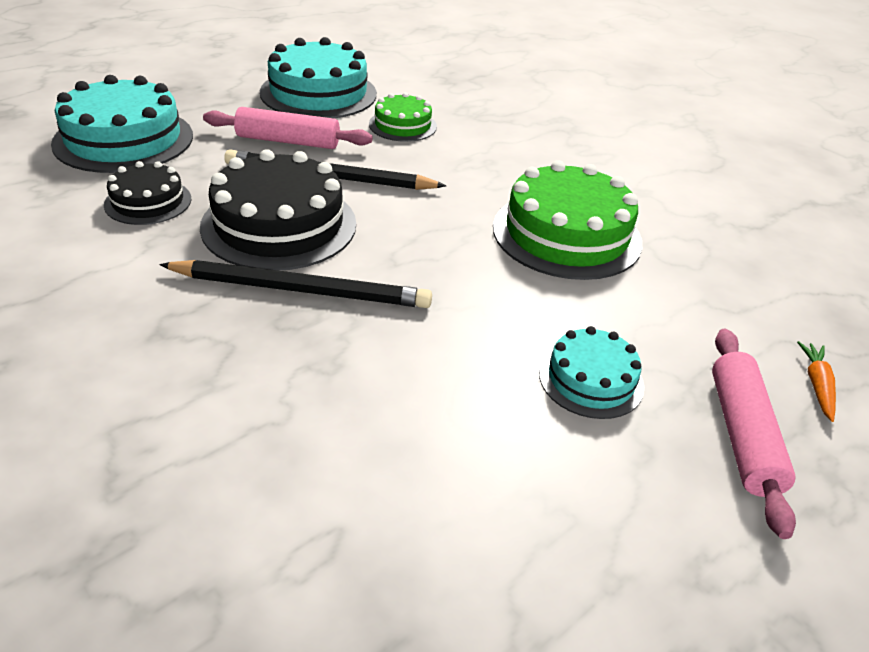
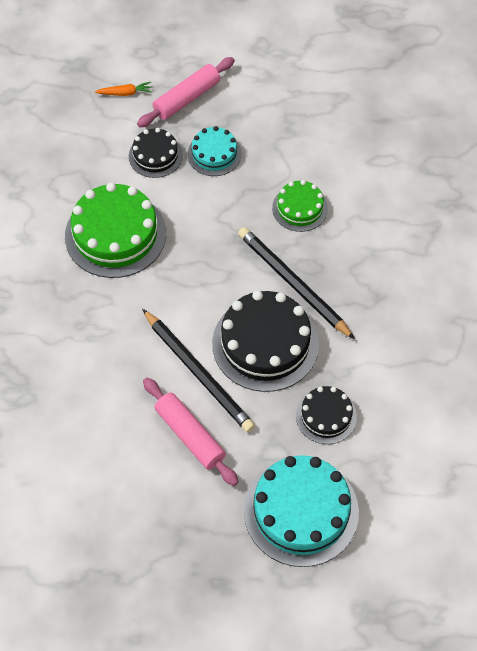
camera: 135 degrees left, 20 degrees up
(318, 93) = (108, 497): turquoise cake -> none
(402, 125) = (91, 406): green cake -> green cake (300, 208)
(654, 331) = (155, 155): none -> black cake
(817, 385) = (125, 93): orange carrot -> orange carrot turned 150 degrees counterclockwise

* * *

> [What the task requires]: Transcribe all the material exactly; skip every image.

> [Answer below]:
camera: 135 degrees left, 20 degrees up
(318, 93) = (108, 497): turquoise cake -> none
(402, 125) = (91, 406): green cake -> green cake (300, 208)
(654, 331) = (155, 155): none -> black cake
(817, 385) = (125, 93): orange carrot -> orange carrot turned 150 degrees counterclockwise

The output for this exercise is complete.